▸ **ROWS**:
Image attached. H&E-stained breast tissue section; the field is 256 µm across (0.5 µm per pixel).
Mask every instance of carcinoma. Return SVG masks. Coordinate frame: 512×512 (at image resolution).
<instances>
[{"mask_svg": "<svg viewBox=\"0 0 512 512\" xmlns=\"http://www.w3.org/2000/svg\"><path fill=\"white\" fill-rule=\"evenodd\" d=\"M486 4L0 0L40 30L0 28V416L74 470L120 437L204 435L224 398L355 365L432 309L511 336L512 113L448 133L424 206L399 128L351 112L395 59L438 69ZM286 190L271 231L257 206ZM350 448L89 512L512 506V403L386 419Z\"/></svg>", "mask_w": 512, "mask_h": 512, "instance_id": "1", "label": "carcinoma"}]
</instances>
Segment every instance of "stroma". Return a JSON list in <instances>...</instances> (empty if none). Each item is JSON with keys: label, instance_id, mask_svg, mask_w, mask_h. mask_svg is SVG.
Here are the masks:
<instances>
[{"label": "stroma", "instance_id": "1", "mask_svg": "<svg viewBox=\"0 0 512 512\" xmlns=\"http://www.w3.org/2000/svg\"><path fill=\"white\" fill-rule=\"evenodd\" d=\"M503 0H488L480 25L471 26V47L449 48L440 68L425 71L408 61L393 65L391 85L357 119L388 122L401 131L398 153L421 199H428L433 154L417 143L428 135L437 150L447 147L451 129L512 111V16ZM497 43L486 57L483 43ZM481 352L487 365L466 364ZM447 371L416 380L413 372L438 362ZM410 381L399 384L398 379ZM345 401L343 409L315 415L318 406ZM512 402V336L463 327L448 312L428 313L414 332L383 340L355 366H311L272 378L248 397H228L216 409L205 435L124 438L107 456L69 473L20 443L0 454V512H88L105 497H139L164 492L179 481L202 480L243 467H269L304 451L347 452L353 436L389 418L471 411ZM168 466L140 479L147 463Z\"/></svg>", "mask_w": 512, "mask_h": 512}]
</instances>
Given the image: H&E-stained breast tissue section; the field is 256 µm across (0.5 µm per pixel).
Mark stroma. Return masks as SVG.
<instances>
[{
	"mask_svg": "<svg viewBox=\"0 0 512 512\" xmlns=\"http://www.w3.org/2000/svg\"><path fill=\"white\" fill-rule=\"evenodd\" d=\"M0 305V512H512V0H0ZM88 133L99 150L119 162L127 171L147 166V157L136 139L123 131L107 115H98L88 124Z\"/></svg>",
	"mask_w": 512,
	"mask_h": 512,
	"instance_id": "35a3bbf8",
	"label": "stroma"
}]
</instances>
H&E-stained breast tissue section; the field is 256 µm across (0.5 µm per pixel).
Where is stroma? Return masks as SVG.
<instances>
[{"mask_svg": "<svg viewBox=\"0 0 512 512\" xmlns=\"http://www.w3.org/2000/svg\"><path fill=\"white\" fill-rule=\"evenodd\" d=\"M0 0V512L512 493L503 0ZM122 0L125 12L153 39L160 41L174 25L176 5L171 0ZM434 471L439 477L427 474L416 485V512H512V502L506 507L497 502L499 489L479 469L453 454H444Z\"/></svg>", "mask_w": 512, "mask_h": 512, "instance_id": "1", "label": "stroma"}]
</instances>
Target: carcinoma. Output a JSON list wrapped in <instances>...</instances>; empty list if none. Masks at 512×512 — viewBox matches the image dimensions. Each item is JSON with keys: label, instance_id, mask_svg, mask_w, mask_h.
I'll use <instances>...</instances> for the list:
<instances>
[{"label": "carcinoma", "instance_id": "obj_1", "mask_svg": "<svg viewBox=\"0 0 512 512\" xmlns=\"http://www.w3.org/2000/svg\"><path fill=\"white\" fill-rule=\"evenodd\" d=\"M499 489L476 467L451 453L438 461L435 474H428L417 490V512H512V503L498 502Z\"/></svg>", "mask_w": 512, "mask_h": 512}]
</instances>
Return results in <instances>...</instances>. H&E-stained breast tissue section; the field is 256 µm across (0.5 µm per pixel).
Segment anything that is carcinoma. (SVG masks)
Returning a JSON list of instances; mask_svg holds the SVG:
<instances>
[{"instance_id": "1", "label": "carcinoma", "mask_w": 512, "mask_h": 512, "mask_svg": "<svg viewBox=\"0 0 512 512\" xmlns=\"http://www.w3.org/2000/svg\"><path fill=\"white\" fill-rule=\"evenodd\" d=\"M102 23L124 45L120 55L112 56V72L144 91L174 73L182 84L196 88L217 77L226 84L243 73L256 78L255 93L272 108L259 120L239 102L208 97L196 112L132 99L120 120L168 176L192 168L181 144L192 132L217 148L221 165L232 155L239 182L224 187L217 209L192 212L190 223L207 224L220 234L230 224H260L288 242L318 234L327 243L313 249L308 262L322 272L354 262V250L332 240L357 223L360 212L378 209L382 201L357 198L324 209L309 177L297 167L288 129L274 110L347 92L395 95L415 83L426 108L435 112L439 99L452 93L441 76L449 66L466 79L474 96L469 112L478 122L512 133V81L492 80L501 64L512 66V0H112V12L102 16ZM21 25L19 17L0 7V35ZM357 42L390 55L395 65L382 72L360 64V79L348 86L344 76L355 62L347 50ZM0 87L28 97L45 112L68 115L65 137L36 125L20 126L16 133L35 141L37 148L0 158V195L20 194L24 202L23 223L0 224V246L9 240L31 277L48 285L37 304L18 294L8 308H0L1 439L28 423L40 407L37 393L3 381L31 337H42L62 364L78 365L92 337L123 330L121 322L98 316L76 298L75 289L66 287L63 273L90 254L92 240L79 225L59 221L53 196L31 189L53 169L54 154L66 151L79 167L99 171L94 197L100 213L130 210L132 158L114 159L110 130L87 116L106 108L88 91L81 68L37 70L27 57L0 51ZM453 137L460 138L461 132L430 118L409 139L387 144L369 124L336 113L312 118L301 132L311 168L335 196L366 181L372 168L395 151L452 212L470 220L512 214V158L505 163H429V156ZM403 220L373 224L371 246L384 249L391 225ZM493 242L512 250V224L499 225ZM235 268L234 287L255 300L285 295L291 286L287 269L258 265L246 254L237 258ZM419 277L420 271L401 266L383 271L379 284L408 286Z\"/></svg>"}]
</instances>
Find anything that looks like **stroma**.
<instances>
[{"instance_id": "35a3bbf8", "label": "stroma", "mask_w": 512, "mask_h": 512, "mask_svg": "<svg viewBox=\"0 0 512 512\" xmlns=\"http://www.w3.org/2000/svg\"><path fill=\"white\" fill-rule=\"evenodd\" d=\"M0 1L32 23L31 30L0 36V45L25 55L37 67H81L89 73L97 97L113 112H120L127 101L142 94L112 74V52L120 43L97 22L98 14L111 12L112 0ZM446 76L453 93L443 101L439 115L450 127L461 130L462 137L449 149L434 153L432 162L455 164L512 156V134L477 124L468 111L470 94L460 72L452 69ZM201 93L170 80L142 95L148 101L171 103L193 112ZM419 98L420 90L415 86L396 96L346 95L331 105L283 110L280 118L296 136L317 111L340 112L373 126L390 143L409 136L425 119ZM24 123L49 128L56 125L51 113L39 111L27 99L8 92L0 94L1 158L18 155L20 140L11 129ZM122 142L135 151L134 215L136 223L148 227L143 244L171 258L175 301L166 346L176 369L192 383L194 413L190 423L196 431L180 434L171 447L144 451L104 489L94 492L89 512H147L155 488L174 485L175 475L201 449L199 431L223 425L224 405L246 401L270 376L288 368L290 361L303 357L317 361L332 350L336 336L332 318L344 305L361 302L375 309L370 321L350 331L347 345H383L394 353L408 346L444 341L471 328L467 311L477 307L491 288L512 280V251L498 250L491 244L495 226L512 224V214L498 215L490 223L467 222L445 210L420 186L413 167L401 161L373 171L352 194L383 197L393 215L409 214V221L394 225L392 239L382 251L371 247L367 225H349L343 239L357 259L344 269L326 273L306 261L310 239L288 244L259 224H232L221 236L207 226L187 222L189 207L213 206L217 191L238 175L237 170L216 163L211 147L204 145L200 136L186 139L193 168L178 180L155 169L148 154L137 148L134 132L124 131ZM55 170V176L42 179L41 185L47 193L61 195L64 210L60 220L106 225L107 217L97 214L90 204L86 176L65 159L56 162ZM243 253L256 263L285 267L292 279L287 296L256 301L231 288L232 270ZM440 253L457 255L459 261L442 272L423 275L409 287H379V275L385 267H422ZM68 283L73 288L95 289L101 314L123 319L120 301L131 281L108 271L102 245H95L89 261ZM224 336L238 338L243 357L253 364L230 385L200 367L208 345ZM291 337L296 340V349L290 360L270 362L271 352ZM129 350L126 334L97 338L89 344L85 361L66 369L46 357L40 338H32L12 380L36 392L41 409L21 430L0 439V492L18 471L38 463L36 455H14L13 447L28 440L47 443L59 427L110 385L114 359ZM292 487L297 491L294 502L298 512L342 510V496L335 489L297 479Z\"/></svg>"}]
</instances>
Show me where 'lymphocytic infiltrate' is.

▸ **WRITTEN REQUEST**:
State, as a number only, how many lines in the entries include "section".

▸ **THE OUTPUT**:
4